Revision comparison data
==*==
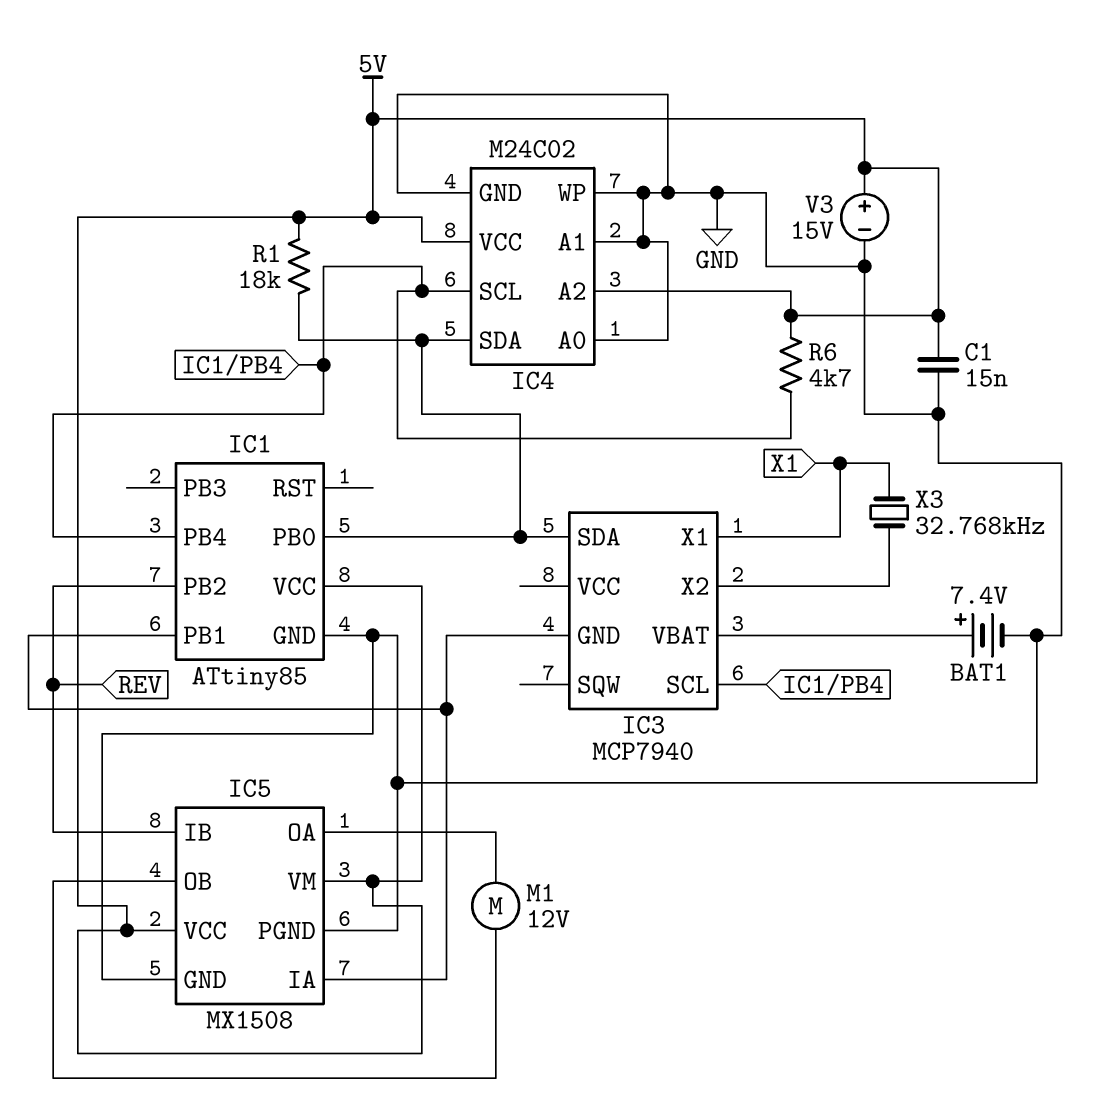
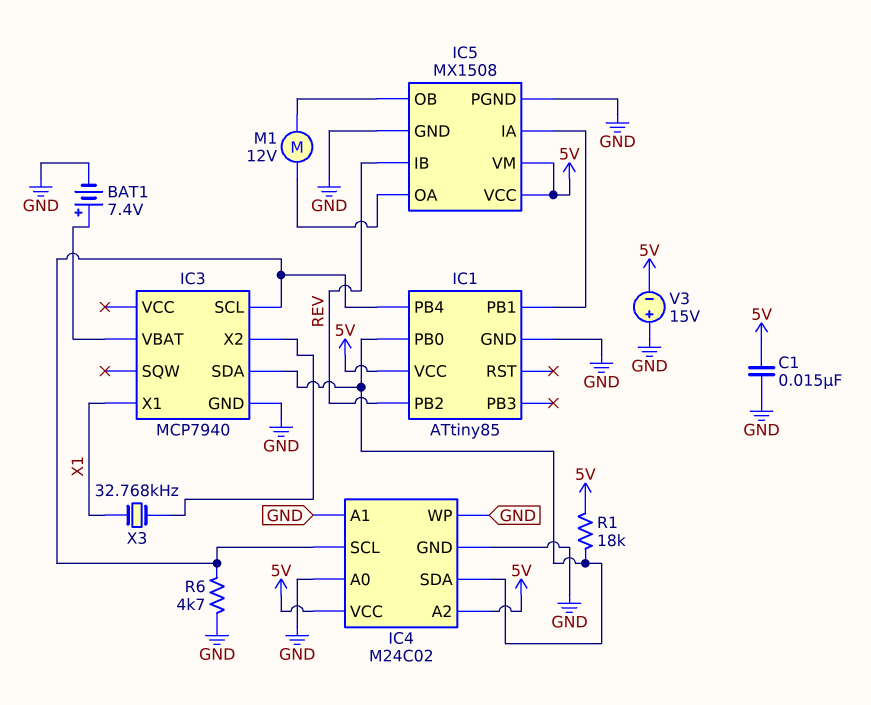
IC3 pin GND: IC1/PB1 -> GND
R6: 4.7k (5V, IC1/PB4) -> 4.7k (GND, IC1/PB4)
V3: 15V (plus 5V, minus GND) -> 15V (plus GND, minus 5V)

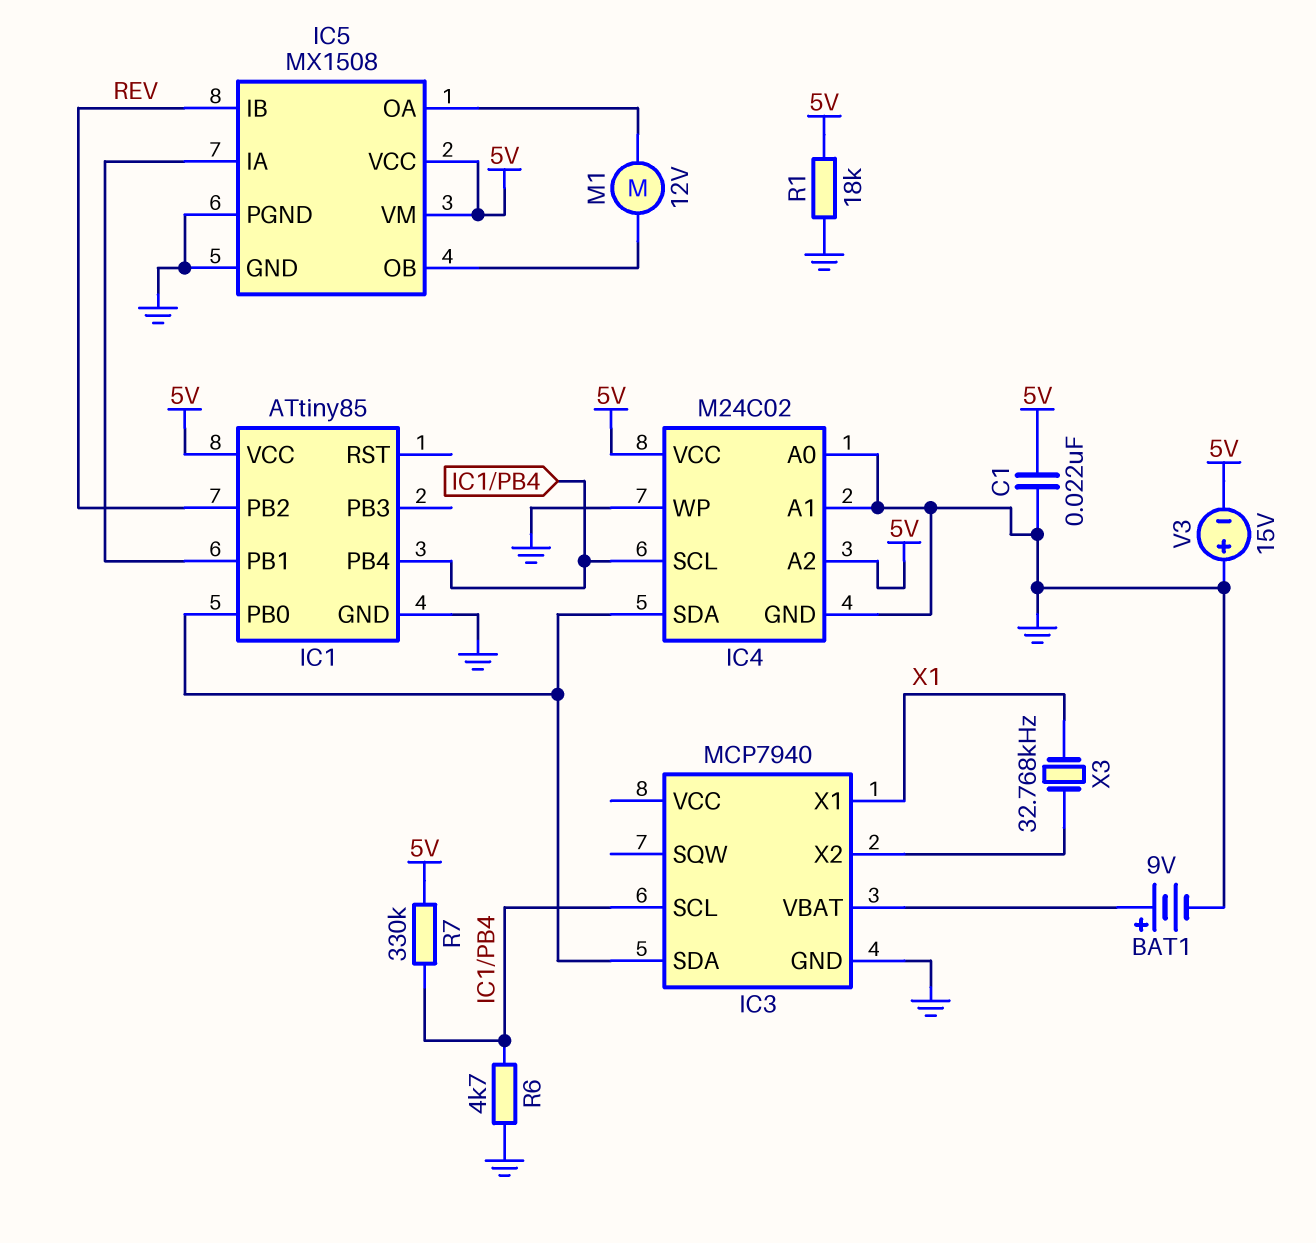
BAT1: 7.4V (plus IC3/VBAT, minus GND) -> 9V (plus IC3/VBAT, minus GND)
C1: 15nF (5V, GND) -> 22nF (5V, GND)
R1: 18k (5V, IC1/PB0) -> 18k (5V, GND)
R7: none -> 330k (5V, IC1/PB4)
==*==
* WORK INSTRUCTIONS: When copying, output the data exactly and leave out the pictures.

* RESPONSE TO THE TASK:
IC3 pin GND: IC1/PB1 -> GND
R6: 4.7k (5V, IC1/PB4) -> 4.7k (GND, IC1/PB4)
V3: 15V (plus 5V, minus GND) -> 15V (plus GND, minus 5V)

BAT1: 7.4V (plus IC3/VBAT, minus GND) -> 9V (plus IC3/VBAT, minus GND)
C1: 15nF (5V, GND) -> 22nF (5V, GND)
R1: 18k (5V, IC1/PB0) -> 18k (5V, GND)
R7: none -> 330k (5V, IC1/PB4)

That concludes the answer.